• What is expected: From the first line to the last, restate the data exactly, leaving out the images.

Segment Start: Supplied data

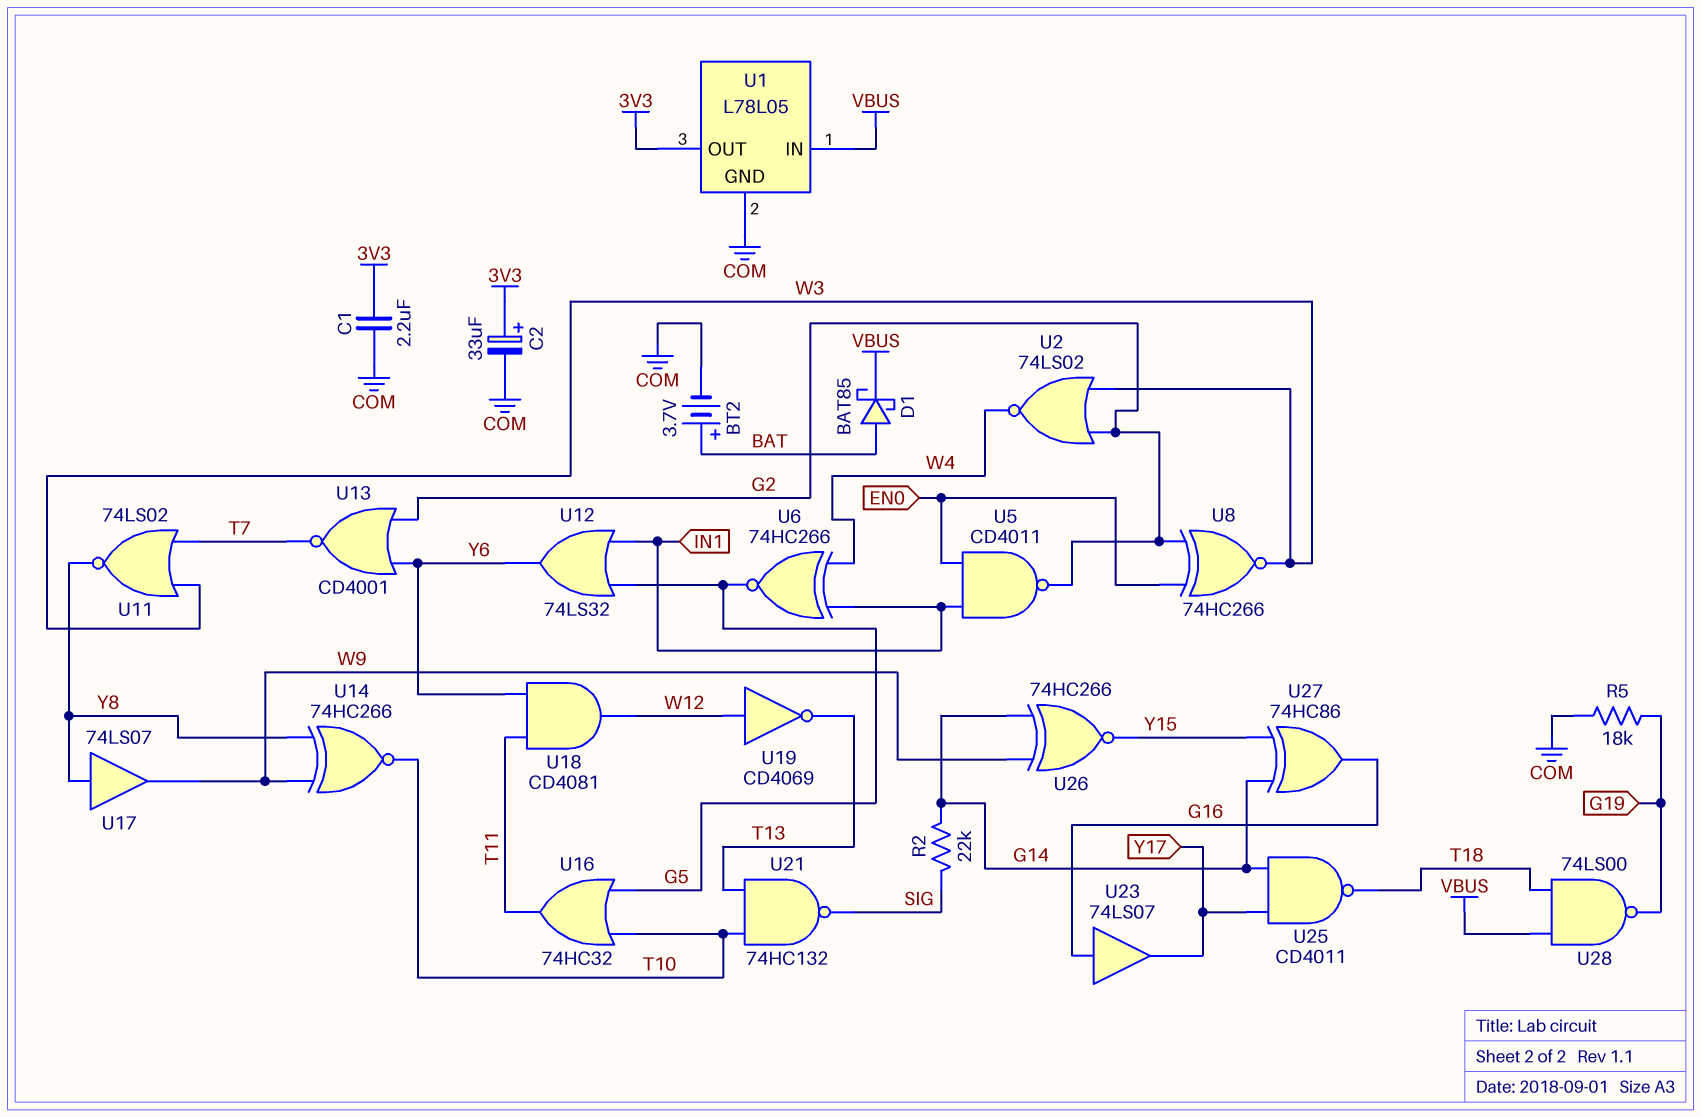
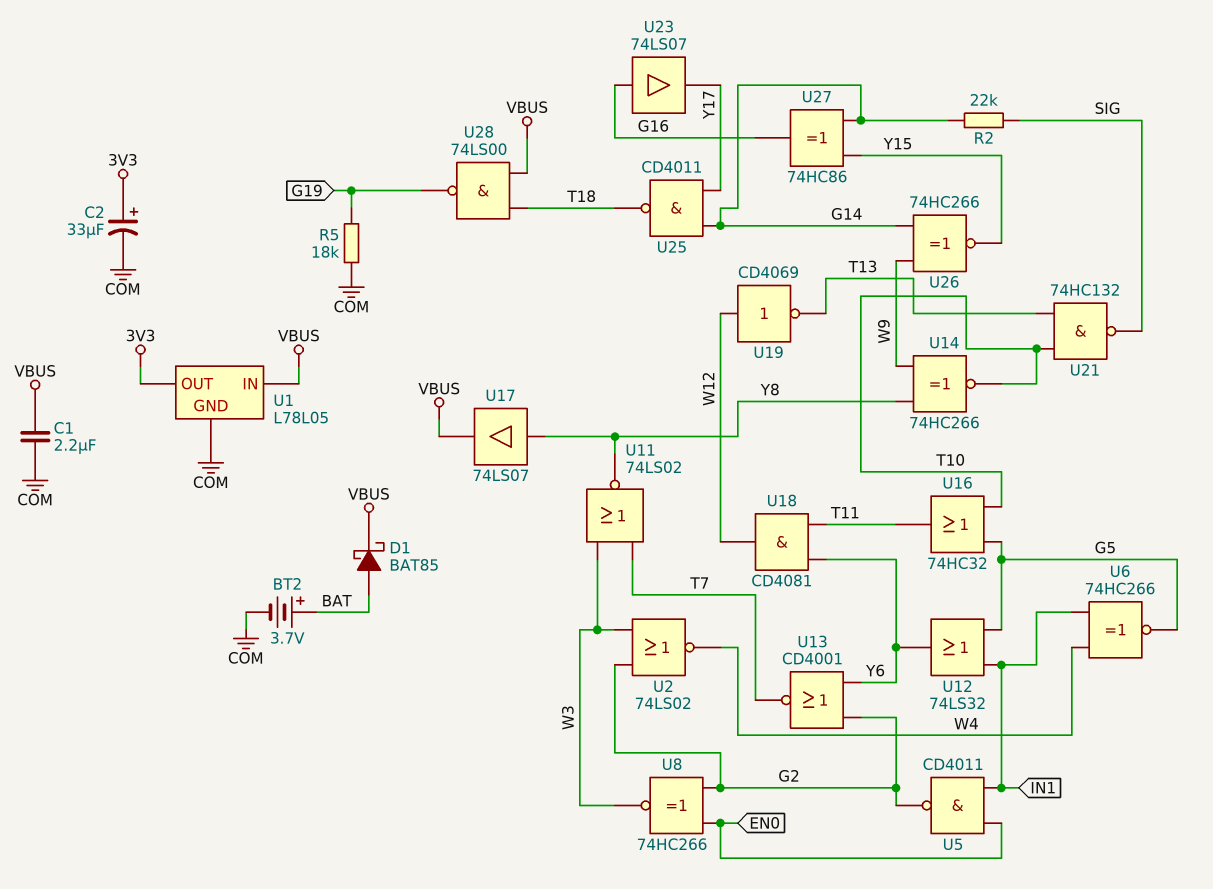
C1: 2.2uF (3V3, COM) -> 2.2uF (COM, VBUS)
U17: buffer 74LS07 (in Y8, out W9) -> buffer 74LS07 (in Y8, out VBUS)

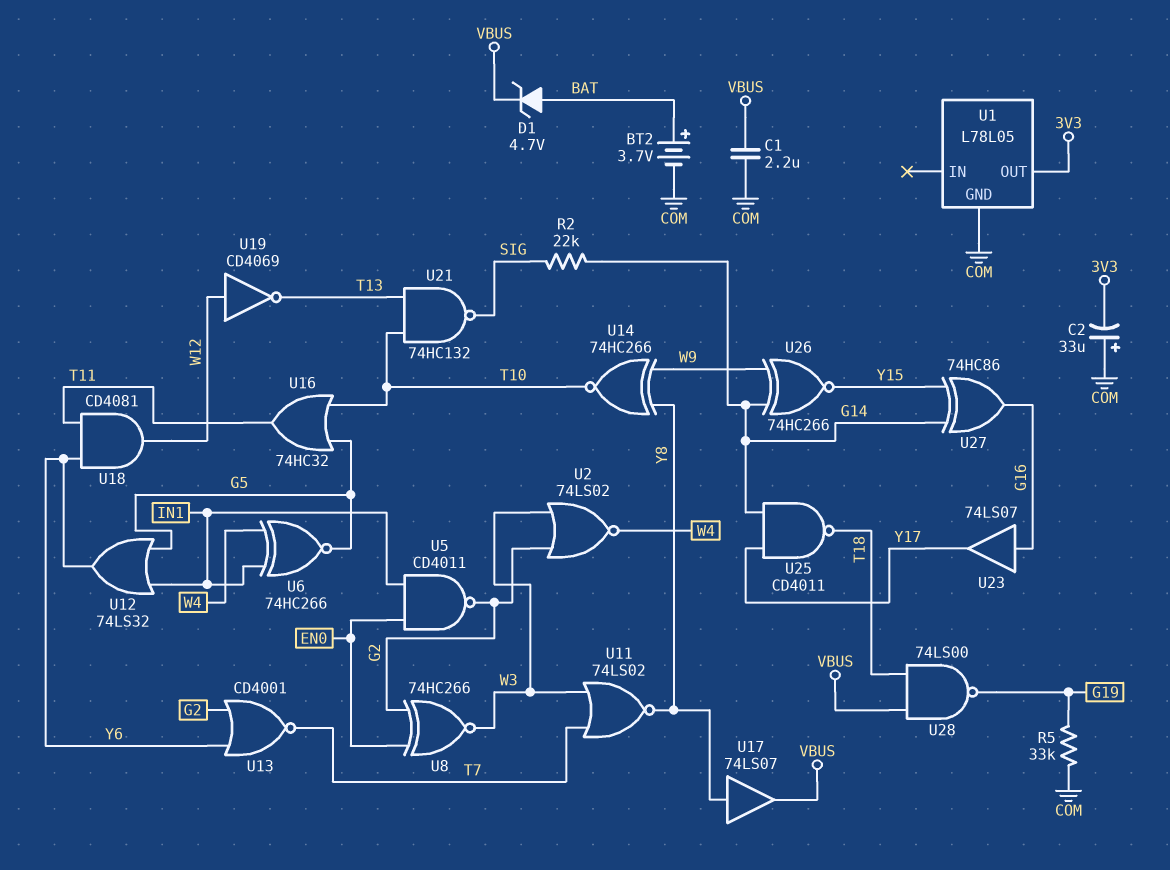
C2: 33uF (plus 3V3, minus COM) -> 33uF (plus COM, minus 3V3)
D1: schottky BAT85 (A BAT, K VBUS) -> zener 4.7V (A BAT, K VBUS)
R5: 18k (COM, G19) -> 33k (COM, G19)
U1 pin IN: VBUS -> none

Segment End: Supplied data

• The answer:
C1: 2.2uF (3V3, COM) -> 2.2uF (COM, VBUS)
U17: buffer 74LS07 (in Y8, out W9) -> buffer 74LS07 (in Y8, out VBUS)

C2: 33uF (plus 3V3, minus COM) -> 33uF (plus COM, minus 3V3)
D1: schottky BAT85 (A BAT, K VBUS) -> zener 4.7V (A BAT, K VBUS)
R5: 18k (COM, G19) -> 33k (COM, G19)
U1 pin IN: VBUS -> none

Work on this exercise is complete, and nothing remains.